▶ _Exercise directions_: Across the entries below, determine how many lines include the word "VBUS". State only the resulting number.

Change detection outputs:
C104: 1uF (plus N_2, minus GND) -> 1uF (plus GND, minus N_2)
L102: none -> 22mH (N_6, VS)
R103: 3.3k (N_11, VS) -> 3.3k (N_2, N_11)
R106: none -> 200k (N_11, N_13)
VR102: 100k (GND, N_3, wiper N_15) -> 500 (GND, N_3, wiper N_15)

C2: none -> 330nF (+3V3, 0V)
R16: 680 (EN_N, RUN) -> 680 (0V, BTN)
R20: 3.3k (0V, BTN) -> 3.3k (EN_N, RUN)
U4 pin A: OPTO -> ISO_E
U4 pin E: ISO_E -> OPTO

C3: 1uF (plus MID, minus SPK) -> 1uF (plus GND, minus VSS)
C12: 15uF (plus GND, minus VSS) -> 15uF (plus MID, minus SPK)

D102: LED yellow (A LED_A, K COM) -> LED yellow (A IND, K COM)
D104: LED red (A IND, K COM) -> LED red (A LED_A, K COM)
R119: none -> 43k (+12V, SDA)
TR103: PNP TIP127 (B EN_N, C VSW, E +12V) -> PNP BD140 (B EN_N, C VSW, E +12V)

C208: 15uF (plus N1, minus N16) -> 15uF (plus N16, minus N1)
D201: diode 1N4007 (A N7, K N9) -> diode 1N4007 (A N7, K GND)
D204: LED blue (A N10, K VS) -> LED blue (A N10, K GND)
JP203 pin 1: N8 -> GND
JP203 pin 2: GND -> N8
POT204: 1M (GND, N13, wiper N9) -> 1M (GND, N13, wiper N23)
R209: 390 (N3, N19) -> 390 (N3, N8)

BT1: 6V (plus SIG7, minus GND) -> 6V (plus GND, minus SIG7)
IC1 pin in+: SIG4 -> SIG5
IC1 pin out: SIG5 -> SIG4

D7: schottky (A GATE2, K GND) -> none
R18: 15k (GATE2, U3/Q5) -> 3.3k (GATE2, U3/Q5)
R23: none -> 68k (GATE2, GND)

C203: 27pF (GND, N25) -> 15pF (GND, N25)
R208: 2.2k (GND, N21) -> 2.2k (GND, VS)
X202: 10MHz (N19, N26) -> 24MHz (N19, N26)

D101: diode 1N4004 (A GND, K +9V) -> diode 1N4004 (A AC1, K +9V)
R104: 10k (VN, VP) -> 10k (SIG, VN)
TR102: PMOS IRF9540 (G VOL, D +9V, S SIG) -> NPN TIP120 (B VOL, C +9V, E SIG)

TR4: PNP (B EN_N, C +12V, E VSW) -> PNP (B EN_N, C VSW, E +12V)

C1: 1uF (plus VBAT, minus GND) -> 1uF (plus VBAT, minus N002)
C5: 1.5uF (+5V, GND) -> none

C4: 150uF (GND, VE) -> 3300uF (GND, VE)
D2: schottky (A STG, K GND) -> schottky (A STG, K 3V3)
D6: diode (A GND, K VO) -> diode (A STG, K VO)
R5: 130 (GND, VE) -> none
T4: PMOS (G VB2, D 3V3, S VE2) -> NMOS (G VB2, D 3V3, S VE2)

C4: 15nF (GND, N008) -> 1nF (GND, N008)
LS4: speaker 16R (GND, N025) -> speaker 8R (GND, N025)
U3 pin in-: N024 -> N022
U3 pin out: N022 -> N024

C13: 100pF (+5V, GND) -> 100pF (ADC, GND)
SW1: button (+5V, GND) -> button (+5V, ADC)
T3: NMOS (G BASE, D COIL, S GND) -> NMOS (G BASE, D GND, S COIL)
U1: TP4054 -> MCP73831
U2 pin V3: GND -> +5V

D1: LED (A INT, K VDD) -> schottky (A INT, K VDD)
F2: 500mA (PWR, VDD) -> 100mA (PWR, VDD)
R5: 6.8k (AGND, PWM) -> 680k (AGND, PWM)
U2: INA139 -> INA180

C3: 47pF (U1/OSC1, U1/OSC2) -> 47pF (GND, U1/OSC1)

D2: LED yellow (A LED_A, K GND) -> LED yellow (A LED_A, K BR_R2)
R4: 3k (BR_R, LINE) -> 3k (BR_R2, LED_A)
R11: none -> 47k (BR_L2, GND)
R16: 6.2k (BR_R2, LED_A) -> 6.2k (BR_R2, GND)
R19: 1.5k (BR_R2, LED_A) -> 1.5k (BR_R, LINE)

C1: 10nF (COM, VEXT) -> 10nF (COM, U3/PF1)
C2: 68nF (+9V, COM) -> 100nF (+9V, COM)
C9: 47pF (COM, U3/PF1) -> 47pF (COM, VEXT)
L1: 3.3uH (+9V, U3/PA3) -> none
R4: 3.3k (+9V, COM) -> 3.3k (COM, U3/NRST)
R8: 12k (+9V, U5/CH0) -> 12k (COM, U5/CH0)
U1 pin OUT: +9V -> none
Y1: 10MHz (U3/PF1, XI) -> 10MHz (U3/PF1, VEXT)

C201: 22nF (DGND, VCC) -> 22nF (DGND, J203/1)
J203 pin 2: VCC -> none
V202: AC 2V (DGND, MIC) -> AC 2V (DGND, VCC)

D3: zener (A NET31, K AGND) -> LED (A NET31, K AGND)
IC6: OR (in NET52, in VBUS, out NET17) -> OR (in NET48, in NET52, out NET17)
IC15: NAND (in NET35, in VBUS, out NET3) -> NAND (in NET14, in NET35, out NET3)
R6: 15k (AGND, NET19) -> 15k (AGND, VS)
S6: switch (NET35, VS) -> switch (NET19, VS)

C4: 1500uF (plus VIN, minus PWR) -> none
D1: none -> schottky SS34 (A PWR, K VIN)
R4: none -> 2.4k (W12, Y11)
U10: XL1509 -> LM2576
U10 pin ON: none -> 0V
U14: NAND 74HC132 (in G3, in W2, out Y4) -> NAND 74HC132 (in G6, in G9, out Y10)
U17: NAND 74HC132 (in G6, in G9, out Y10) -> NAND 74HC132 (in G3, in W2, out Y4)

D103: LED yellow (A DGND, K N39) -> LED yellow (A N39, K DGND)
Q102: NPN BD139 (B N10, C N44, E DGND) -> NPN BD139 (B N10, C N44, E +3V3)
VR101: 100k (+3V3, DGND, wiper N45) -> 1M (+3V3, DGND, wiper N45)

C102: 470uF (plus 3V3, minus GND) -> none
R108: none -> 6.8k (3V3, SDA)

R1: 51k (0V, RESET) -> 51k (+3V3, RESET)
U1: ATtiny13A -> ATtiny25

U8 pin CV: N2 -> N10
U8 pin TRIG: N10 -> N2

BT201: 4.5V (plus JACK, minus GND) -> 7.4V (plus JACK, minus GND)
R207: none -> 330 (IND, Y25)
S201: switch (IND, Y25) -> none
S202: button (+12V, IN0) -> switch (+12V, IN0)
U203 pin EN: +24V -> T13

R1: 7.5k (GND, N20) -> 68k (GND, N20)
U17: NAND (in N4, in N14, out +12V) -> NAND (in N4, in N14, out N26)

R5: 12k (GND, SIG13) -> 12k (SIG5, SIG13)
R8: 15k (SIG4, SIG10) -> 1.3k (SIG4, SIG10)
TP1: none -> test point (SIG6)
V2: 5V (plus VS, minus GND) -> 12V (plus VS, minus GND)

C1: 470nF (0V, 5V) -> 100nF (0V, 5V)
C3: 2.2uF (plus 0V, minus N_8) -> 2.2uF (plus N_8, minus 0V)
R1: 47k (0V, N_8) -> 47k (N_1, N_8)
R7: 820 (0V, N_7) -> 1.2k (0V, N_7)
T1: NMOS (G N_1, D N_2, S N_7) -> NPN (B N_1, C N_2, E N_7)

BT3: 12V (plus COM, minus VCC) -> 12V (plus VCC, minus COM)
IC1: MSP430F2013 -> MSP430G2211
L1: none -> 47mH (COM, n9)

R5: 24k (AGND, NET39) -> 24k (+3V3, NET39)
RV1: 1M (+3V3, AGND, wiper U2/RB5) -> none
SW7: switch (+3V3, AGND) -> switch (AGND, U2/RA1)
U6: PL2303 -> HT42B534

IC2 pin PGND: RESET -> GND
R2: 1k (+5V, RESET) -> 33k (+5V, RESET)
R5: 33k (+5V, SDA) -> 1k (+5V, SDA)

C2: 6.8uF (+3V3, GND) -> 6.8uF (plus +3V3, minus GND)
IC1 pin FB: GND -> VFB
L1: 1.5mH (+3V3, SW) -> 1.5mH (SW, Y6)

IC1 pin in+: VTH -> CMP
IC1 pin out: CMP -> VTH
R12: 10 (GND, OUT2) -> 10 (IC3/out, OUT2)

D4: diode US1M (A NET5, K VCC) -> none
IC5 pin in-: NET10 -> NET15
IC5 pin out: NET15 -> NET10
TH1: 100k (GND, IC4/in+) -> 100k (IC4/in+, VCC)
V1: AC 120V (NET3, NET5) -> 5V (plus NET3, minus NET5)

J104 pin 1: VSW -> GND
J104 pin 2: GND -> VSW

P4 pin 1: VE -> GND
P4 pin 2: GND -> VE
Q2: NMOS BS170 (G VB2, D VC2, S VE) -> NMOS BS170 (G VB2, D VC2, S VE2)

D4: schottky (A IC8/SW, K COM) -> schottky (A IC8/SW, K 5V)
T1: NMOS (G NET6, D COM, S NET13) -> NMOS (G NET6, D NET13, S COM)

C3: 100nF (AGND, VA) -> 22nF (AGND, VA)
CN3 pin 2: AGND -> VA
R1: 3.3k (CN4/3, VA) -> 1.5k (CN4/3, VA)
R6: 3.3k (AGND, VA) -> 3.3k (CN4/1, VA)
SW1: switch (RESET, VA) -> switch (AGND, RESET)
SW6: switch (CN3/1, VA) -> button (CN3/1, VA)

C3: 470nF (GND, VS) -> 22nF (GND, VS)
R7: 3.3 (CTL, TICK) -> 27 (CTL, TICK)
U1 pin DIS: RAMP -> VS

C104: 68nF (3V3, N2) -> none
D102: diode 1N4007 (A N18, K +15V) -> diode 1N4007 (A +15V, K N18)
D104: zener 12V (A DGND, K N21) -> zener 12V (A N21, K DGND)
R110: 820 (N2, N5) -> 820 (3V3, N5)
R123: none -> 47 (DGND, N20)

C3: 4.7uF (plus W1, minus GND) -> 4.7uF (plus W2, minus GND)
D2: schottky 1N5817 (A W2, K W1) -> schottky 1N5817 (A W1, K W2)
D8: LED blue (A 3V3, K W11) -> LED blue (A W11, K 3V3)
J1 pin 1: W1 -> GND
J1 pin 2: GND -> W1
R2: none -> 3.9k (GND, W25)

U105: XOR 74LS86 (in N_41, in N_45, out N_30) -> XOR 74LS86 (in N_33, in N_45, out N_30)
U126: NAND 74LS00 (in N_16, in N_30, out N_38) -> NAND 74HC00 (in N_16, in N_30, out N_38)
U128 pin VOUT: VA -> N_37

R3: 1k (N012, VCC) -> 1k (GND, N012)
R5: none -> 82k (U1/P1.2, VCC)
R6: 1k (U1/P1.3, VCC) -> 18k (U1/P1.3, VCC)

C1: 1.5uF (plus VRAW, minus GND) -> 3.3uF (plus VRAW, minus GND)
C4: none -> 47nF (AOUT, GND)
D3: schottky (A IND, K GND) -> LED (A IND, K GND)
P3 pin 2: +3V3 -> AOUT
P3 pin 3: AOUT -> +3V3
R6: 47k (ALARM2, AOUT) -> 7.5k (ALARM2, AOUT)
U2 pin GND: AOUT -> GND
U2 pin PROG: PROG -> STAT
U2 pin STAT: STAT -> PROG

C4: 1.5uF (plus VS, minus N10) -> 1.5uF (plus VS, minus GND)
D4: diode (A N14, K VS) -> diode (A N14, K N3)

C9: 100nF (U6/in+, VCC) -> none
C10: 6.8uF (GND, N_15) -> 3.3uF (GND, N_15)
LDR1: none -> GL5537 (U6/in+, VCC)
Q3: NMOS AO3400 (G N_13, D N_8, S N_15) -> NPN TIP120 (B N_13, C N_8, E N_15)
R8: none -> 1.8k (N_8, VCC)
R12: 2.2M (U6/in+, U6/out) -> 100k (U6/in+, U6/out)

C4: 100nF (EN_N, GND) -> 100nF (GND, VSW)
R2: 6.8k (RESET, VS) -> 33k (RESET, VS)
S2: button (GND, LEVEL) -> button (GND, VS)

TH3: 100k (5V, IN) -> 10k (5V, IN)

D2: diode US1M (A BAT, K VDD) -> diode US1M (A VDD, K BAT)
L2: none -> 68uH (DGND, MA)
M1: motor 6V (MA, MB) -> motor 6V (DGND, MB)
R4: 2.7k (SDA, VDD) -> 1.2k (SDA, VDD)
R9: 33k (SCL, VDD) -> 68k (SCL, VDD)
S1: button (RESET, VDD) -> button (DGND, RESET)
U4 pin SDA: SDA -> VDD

▶ _Response area_: 2